#### [PROBLEM TO SOLVE]
Would you transcribe exactly the lines from the one containing "R10: none -> 510k (JACK, VRAW)" to the last line of the data below, both ends included, but none of the pictures?

#### [Content revision data]
· · · ·

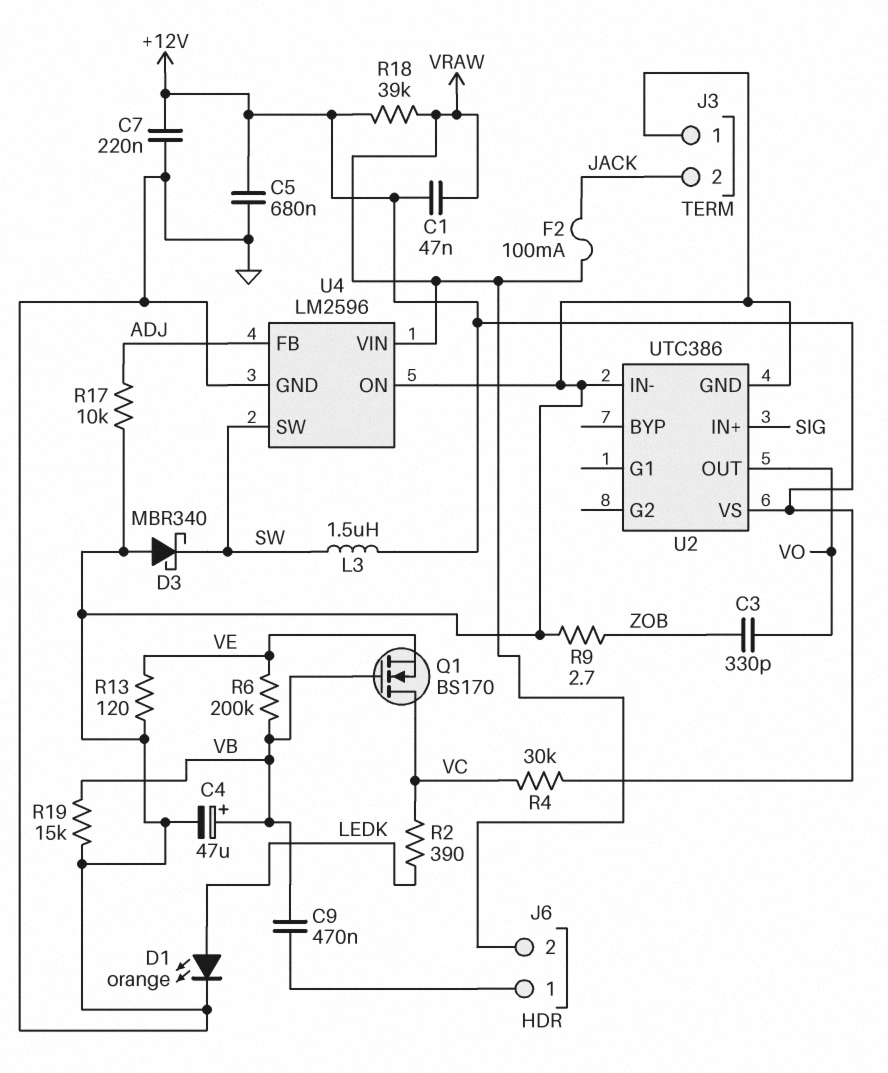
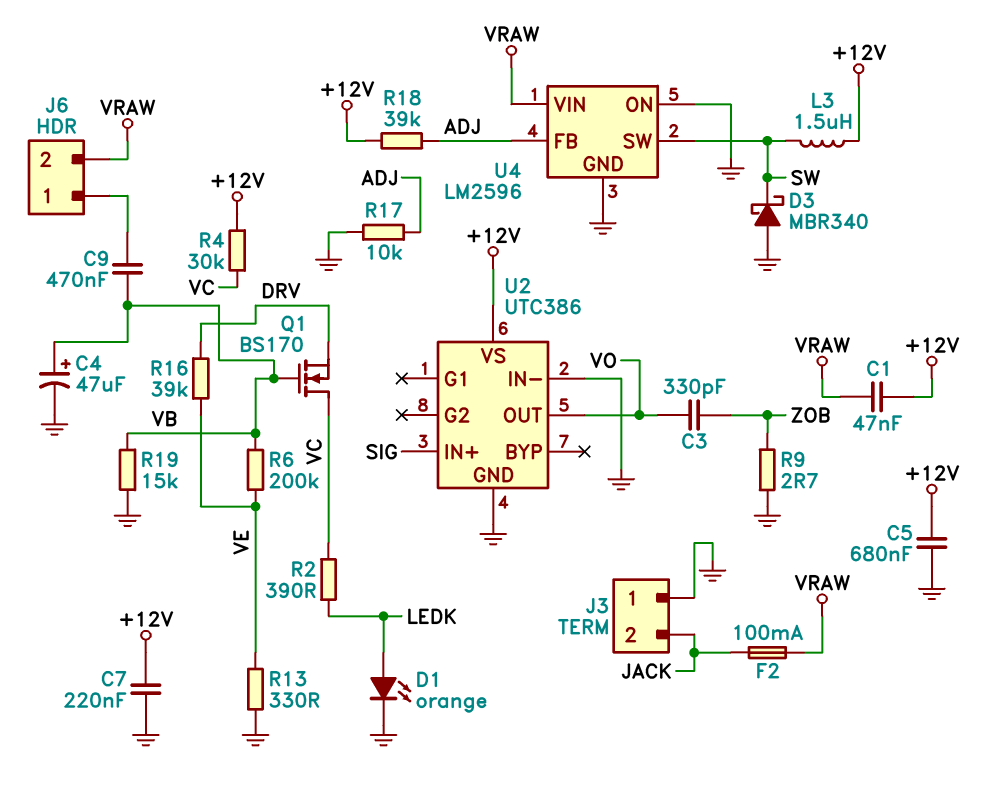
Q1: NMOS BS170 (G VB, D VC, S VE) -> NMOS BS170 (G VB, D VC, S DRV)
R13: 120 (GND, VE) -> 330 (GND, VE)
R16: none -> 39k (DRV, VE)
R18: 39k (+12V, VRAW) -> 39k (+12V, ADJ)

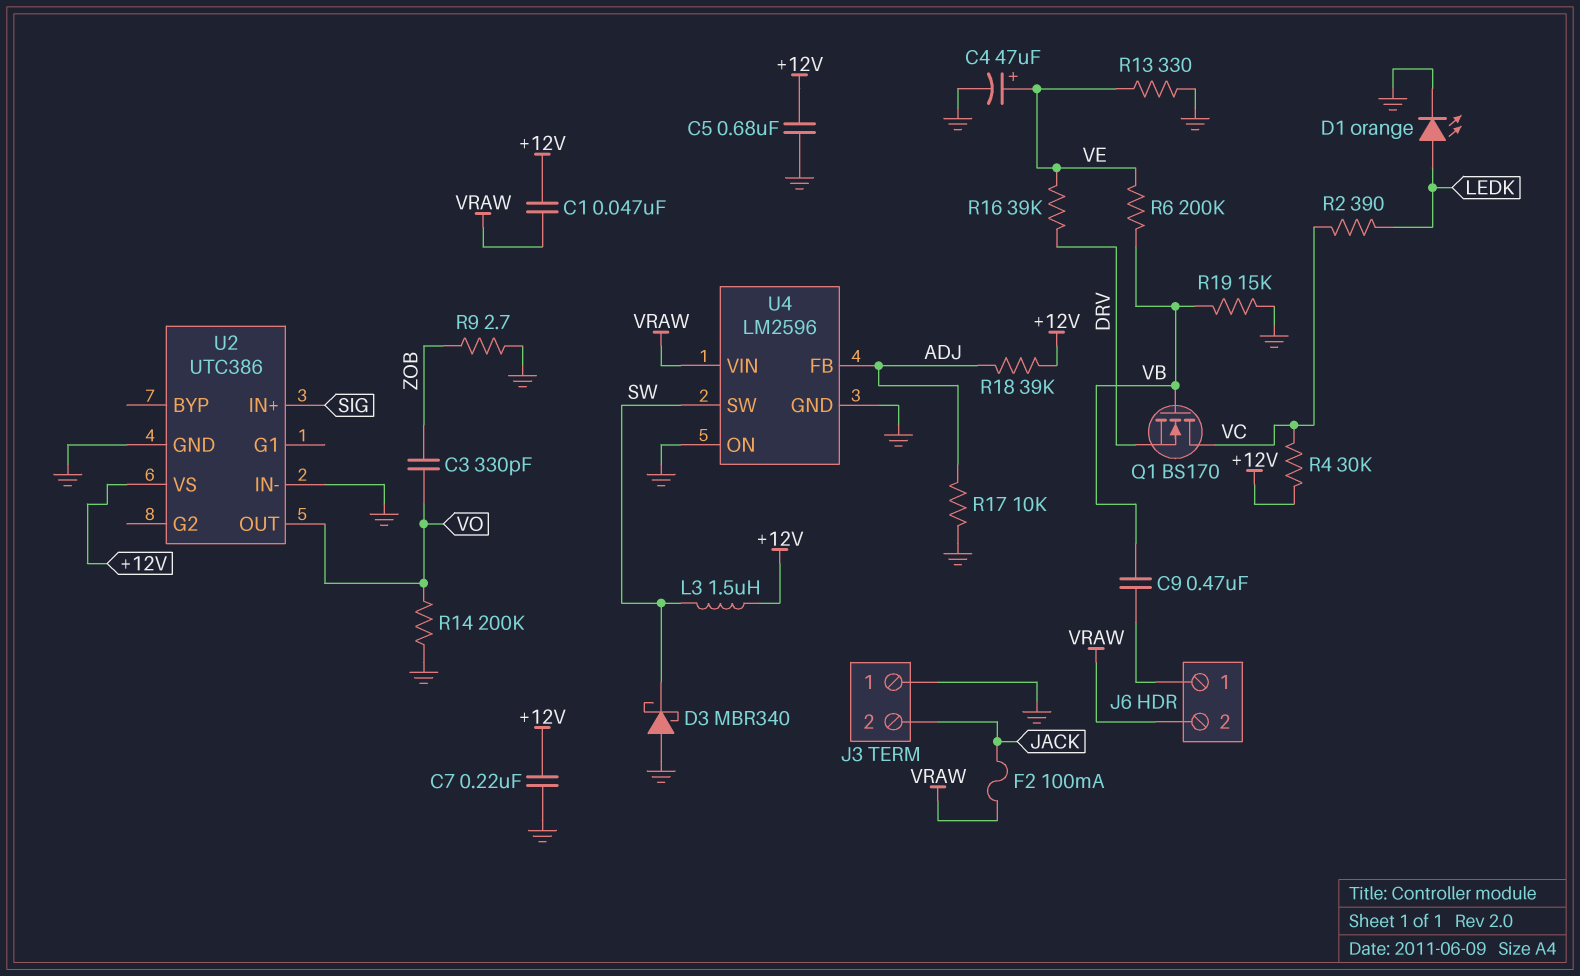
C4: 47uF (plus VB, minus GND) -> 47uF (plus VE, minus GND)
R14: none -> 200k (GND, VO)

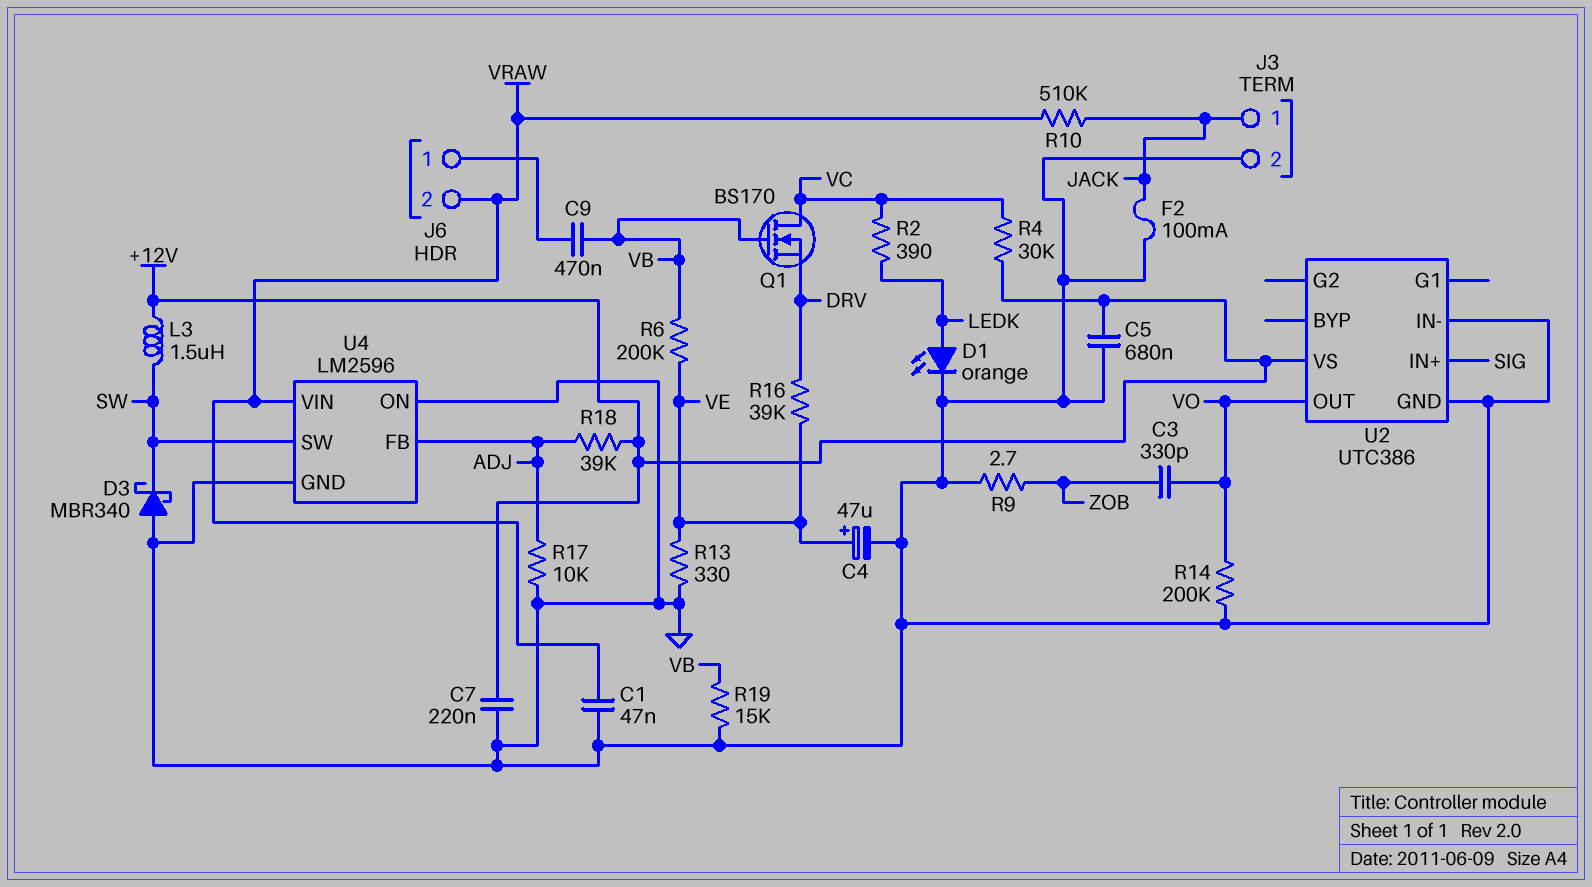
C1: 47nF (+12V, VRAW) -> 47nF (GND, VRAW)
F2: 100mA (JACK, VRAW) -> 100mA (GND, JACK)
J3 pin 1: GND -> JACK
J3 pin 2: JACK -> GND
R10: none -> 510k (JACK, VRAW)

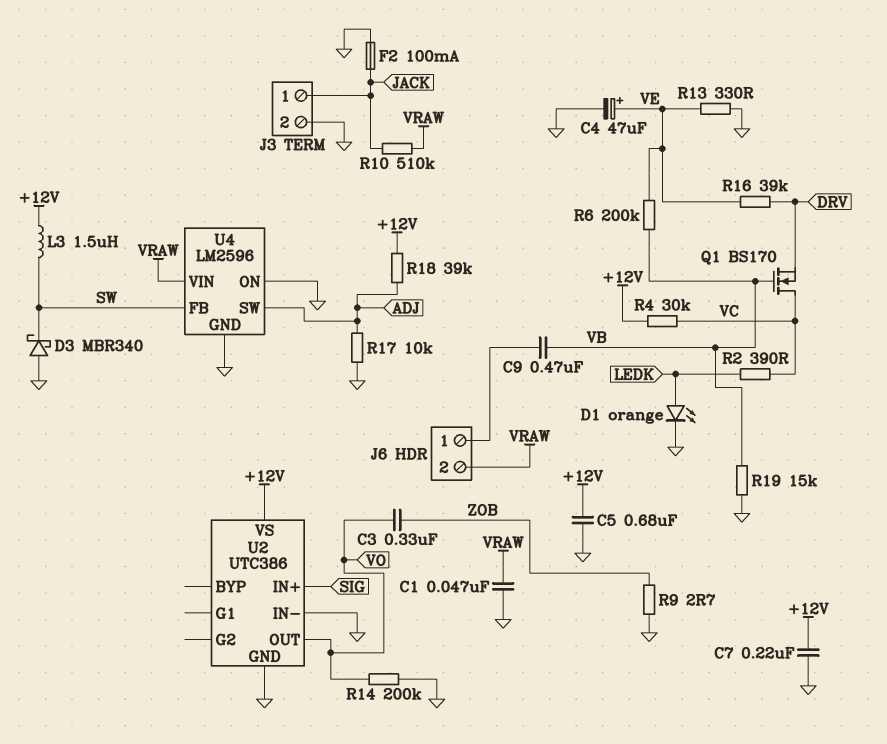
C3: 330pF (VO, ZOB) -> 330nF (VO, ZOB)
U4 pin FB: ADJ -> SW
U4 pin SW: SW -> ADJ

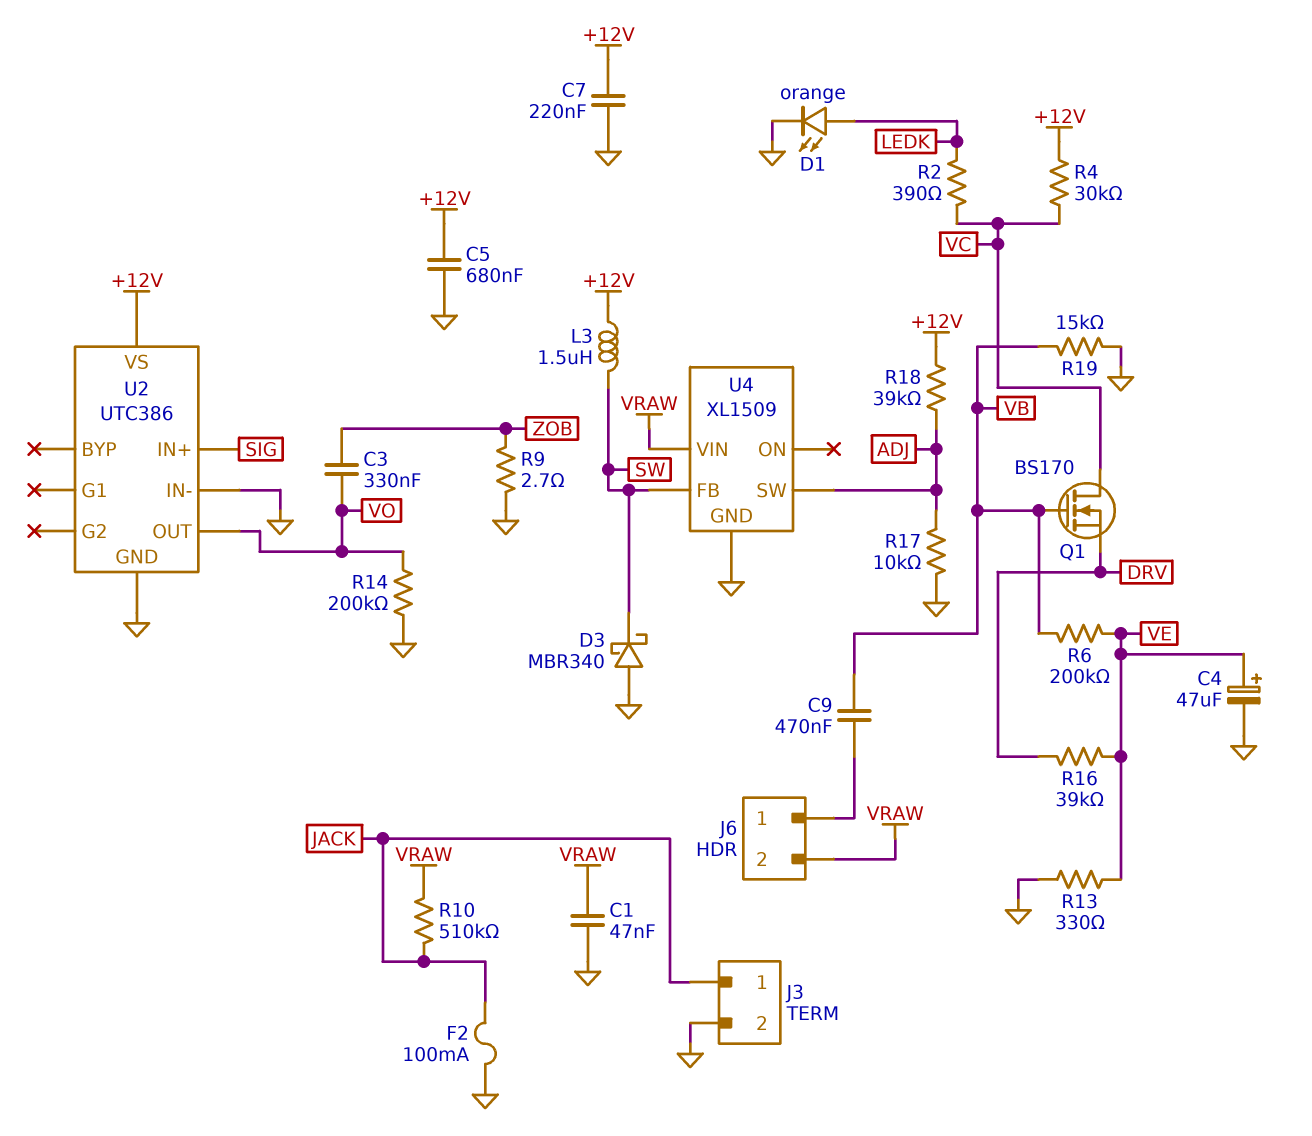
U4: LM2596 -> XL1509
U4 pin ON: GND -> none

· · · ·

#### [OUTPUT FOR THIS TASK]
R10: none -> 510k (JACK, VRAW)

C3: 330pF (VO, ZOB) -> 330nF (VO, ZOB)
U4 pin FB: ADJ -> SW
U4 pin SW: SW -> ADJ

U4: LM2596 -> XL1509
U4 pin ON: GND -> none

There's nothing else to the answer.